§ **WORK INSTRUCTION**: Write out again, exactly, the lines below starting at the one with "C101: 330nF (N_9, U101/OUT)" and ending at the one with "L101: 4.7mH (N_6, N_11) -> 68mH (N_6, N_11)".

§ **TASK INPUTS**:
<<<<
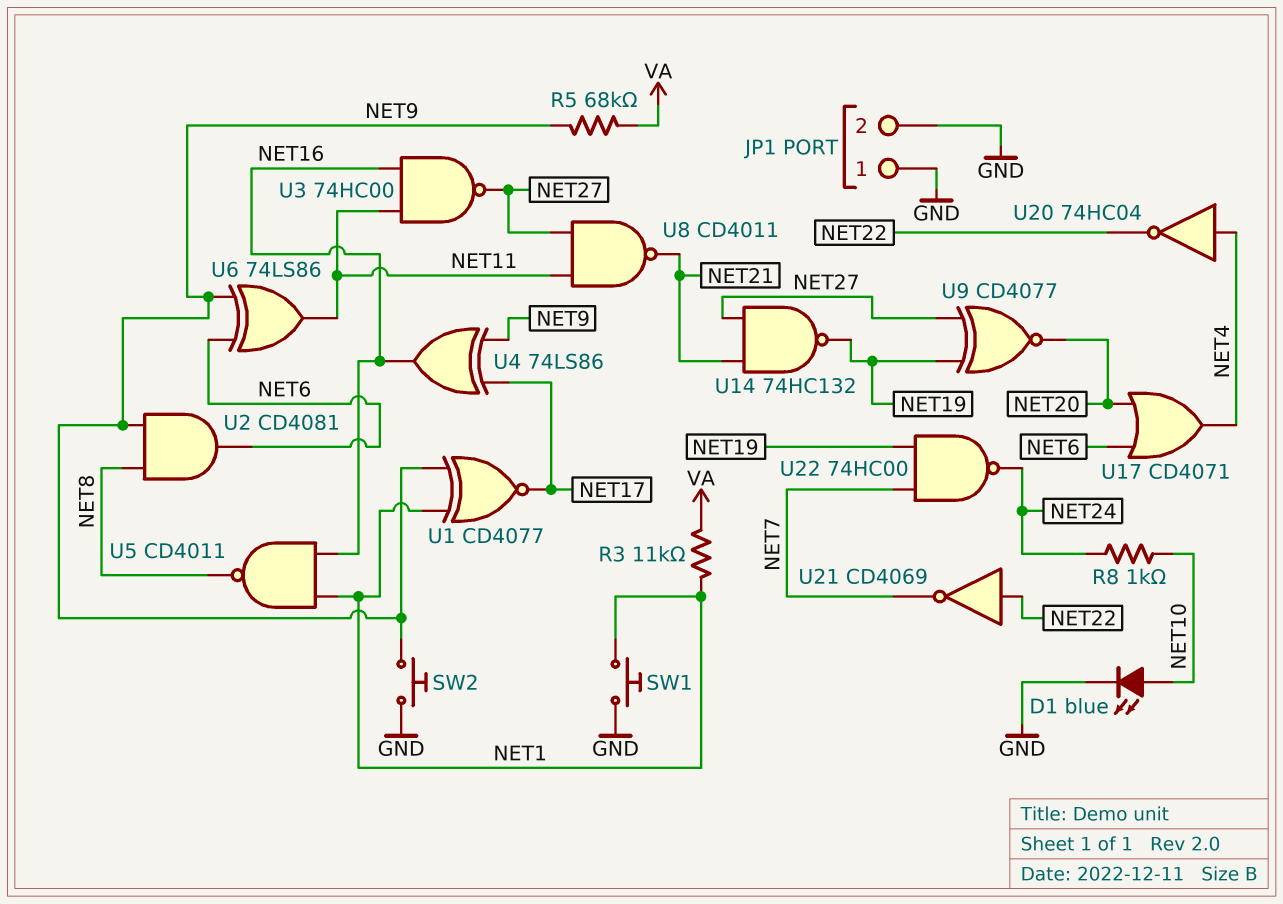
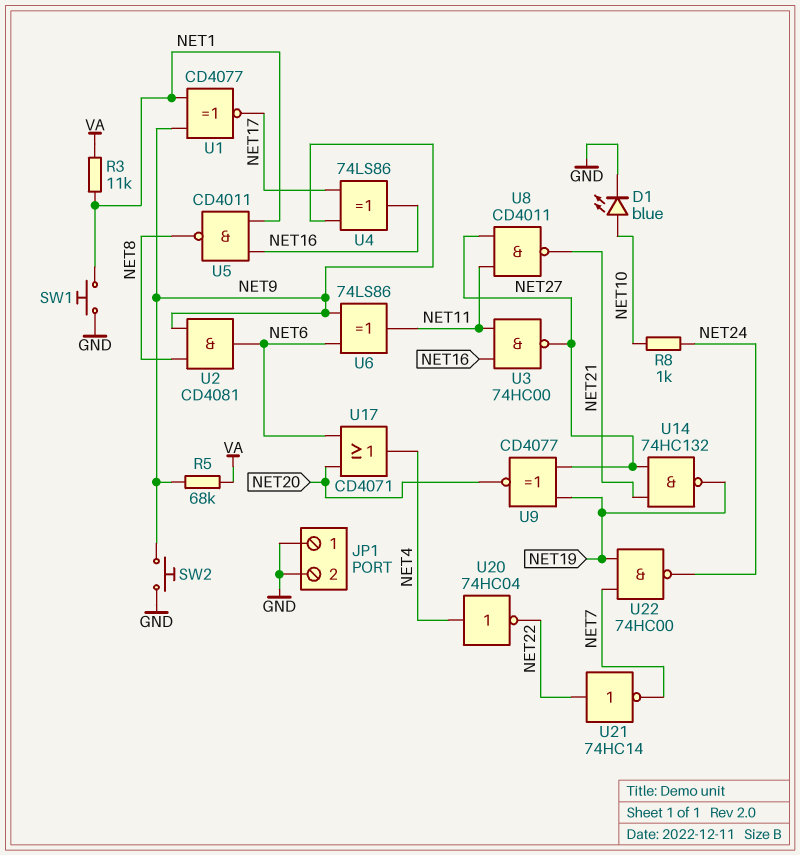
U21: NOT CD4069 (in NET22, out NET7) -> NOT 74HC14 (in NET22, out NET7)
>>>>
<<<<
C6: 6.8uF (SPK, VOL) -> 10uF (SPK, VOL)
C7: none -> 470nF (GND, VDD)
>>>>
<<<<
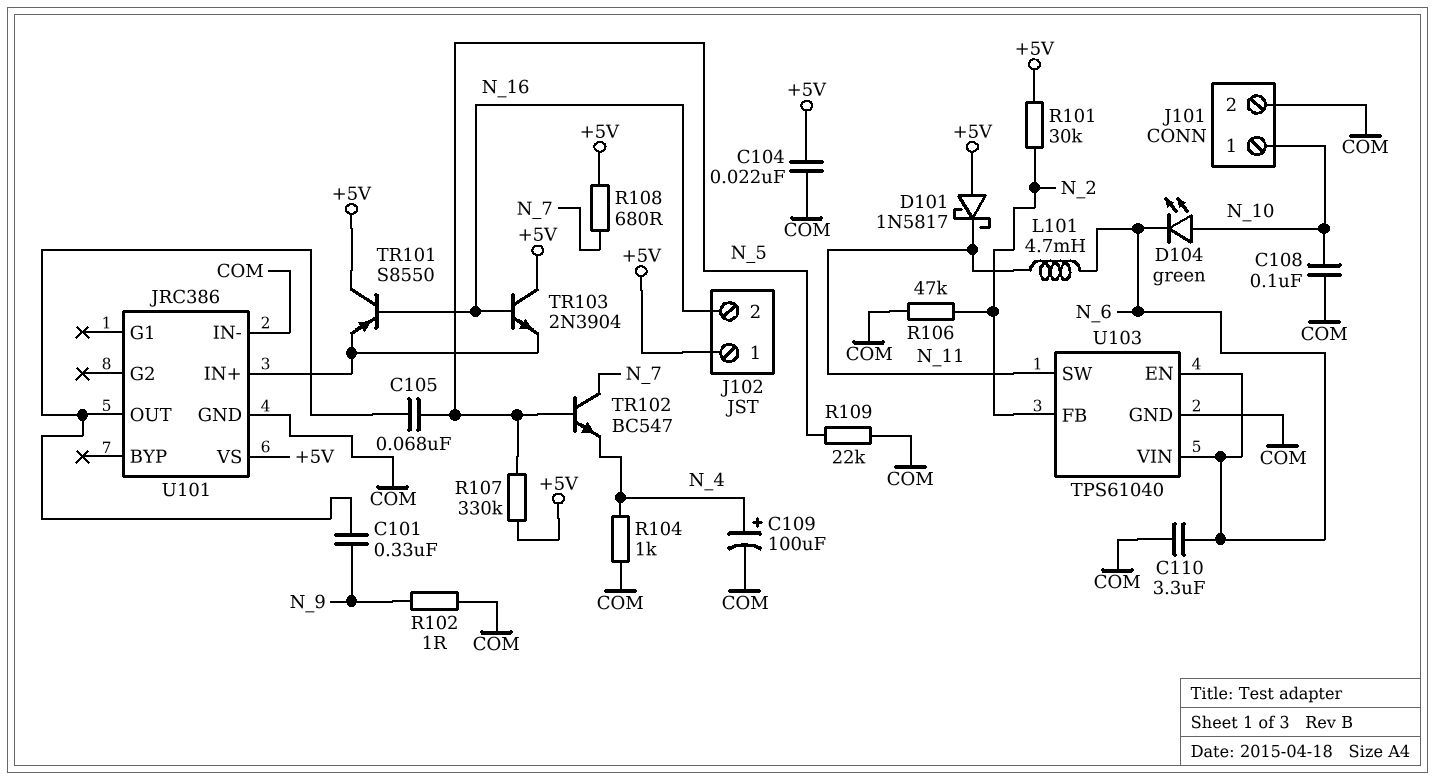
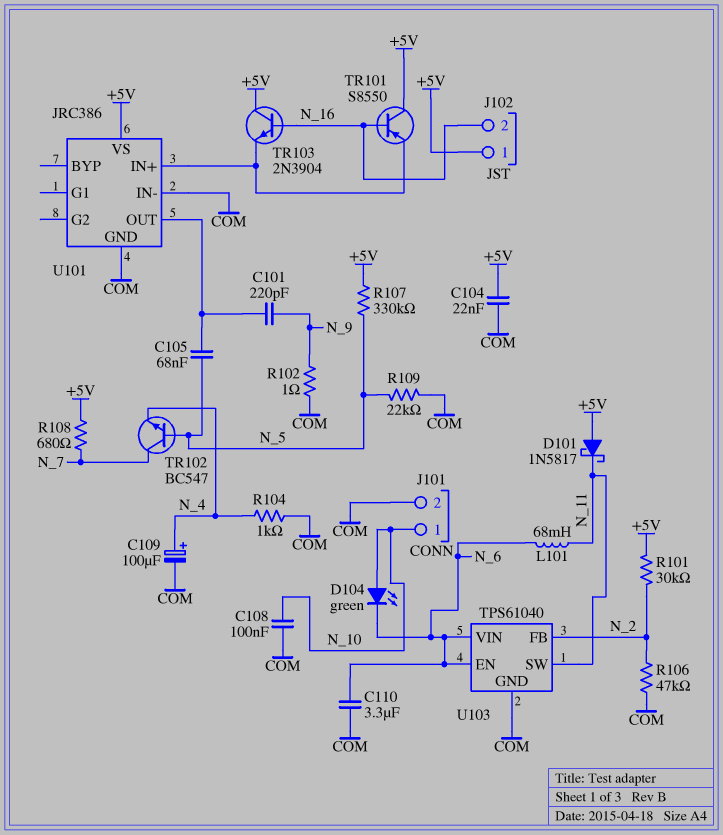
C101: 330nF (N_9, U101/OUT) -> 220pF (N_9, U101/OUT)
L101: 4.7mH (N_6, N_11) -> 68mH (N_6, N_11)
>>>>
§ **EXERCISE RESULT**:
C101: 330nF (N_9, U101/OUT) -> 220pF (N_9, U101/OUT)
L101: 4.7mH (N_6, N_11) -> 68mH (N_6, N_11)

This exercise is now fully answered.